=== Input material ===
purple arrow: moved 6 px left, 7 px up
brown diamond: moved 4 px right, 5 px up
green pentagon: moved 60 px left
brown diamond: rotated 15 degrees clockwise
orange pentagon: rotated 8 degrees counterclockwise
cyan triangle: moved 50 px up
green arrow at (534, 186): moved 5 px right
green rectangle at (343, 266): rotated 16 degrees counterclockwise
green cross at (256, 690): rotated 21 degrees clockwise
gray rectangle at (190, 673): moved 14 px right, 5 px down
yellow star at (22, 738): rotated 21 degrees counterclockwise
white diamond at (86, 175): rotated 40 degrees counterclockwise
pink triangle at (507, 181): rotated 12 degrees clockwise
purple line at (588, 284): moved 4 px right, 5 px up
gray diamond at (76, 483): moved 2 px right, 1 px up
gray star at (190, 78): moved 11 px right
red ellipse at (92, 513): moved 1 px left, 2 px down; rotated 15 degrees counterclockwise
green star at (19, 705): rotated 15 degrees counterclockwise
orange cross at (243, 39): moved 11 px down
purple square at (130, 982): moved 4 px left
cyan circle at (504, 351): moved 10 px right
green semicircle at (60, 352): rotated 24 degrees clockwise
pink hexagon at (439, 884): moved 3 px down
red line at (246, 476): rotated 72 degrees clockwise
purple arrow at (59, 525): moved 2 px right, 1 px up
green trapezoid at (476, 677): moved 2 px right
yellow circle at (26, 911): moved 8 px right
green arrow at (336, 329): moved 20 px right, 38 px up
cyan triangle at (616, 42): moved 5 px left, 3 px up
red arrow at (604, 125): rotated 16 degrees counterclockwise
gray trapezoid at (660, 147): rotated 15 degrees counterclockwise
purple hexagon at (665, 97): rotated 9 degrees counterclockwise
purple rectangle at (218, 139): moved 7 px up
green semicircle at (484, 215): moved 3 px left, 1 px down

=== Task ===
Can you render the data above as a JSON list of strings, with one string per line and no blank lines?

=== Response to this exercise ===
[
  "purple arrow: moved 6 px left, 7 px up",
  "brown diamond: moved 4 px right, 5 px up",
  "green pentagon: moved 60 px left",
  "brown diamond: rotated 15 degrees clockwise",
  "orange pentagon: rotated 8 degrees counterclockwise",
  "cyan triangle: moved 50 px up",
  "green arrow at (534, 186): moved 5 px right",
  "green rectangle at (343, 266): rotated 16 degrees counterclockwise",
  "green cross at (256, 690): rotated 21 degrees clockwise",
  "gray rectangle at (190, 673): moved 14 px right, 5 px down",
  "yellow star at (22, 738): rotated 21 degrees counterclockwise",
  "white diamond at (86, 175): rotated 40 degrees counterclockwise",
  "pink triangle at (507, 181): rotated 12 degrees clockwise",
  "purple line at (588, 284): moved 4 px right, 5 px up",
  "gray diamond at (76, 483): moved 2 px right, 1 px up",
  "gray star at (190, 78): moved 11 px right",
  "red ellipse at (92, 513): moved 1 px left, 2 px down; rotated 15 degrees counterclockwise",
  "green star at (19, 705): rotated 15 degrees counterclockwise",
  "orange cross at (243, 39): moved 11 px down",
  "purple square at (130, 982): moved 4 px left",
  "cyan circle at (504, 351): moved 10 px right",
  "green semicircle at (60, 352): rotated 24 degrees clockwise",
  "pink hexagon at (439, 884): moved 3 px down",
  "red line at (246, 476): rotated 72 degrees clockwise",
  "purple arrow at (59, 525): moved 2 px right, 1 px up",
  "green trapezoid at (476, 677): moved 2 px right",
  "yellow circle at (26, 911): moved 8 px right",
  "green arrow at (336, 329): moved 20 px right, 38 px up",
  "cyan triangle at (616, 42): moved 5 px left, 3 px up",
  "red arrow at (604, 125): rotated 16 degrees counterclockwise",
  "gray trapezoid at (660, 147): rotated 15 degrees counterclockwise",
  "purple hexagon at (665, 97): rotated 9 degrees counterclockwise",
  "purple rectangle at (218, 139): moved 7 px up",
  "green semicircle at (484, 215): moved 3 px left, 1 px down"
]